---------- DATASET EXCERPT ----------
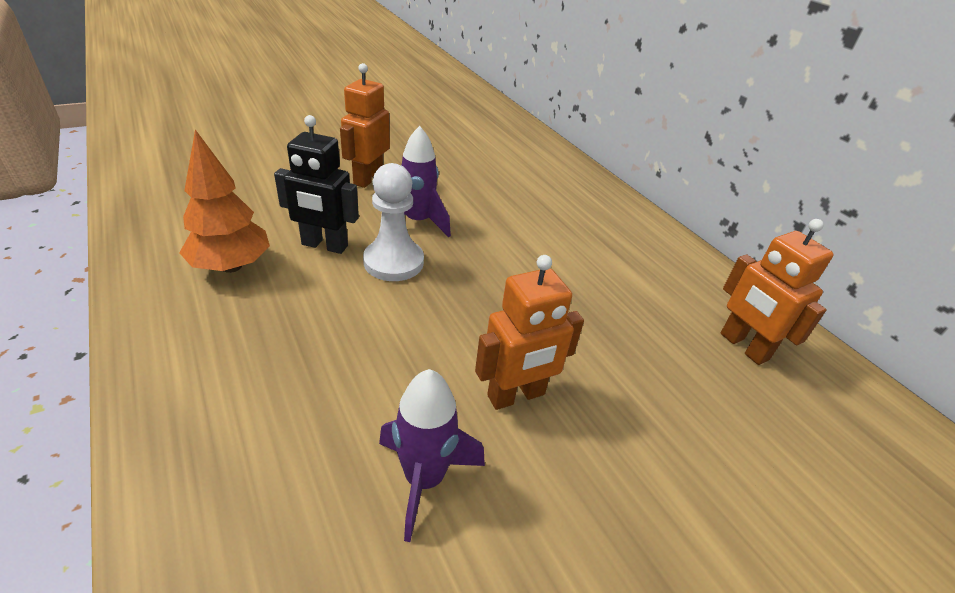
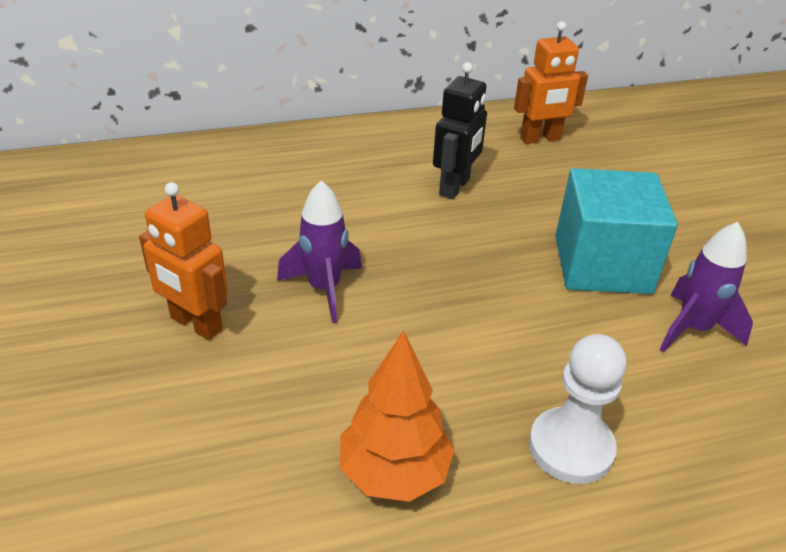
camera: 75 degrees left, 0 degrees up
(324, 246) = (361, 377): black robot -> black robot (455, 187)
(393, 262) = (405, 318): white pawn -> white pawn (571, 447)
(516, 396) = (602, 264): orange robot -> turquoise cube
----------
**AIM OF THE EXERCISE:** Give again only the lines of the material above that run from the one with "(393, 262) = (405, 318): white" through the end, both included, exactly as they appear.

**ANSWER BOX:**
(393, 262) = (405, 318): white pawn -> white pawn (571, 447)
(516, 396) = (602, 264): orange robot -> turquoise cube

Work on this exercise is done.